## Problem to work on:
Produce a verbatim transcription of the entries, with all pictures omitted.

** Data provided follows **

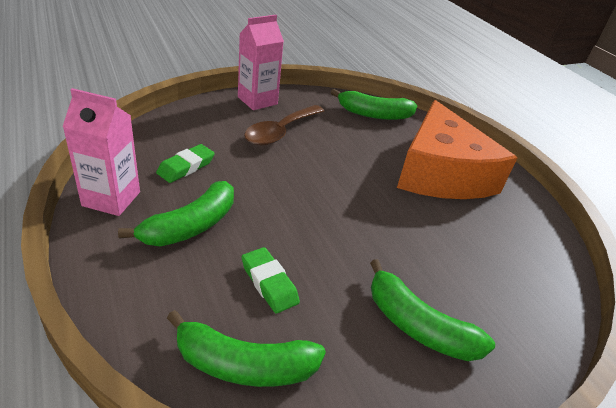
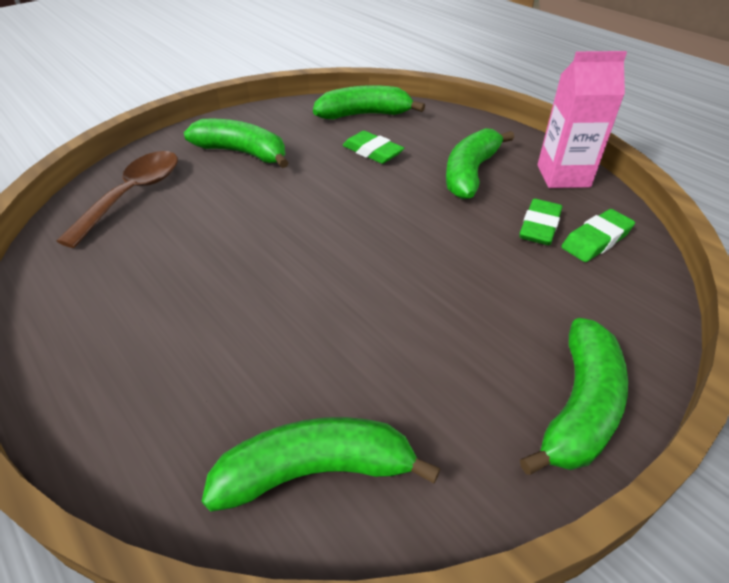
camera: 170 degrees right, 5 degrees up
pink carton [238,15,284,110] -> green banana [520,318,628,475]
brown spoon [244,105,324,146] -> brown spoon moved to [57,151,178,248]
orange cheese [397,100,517,199] -> none
none -> green eraser [561,209,635,262]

** End of Data provided **

## Exercise answer:
camera: 170 degrees right, 5 degrees up
pink carton [238,15,284,110] -> green banana [520,318,628,475]
brown spoon [244,105,324,146] -> brown spoon moved to [57,151,178,248]
orange cheese [397,100,517,199] -> none
none -> green eraser [561,209,635,262]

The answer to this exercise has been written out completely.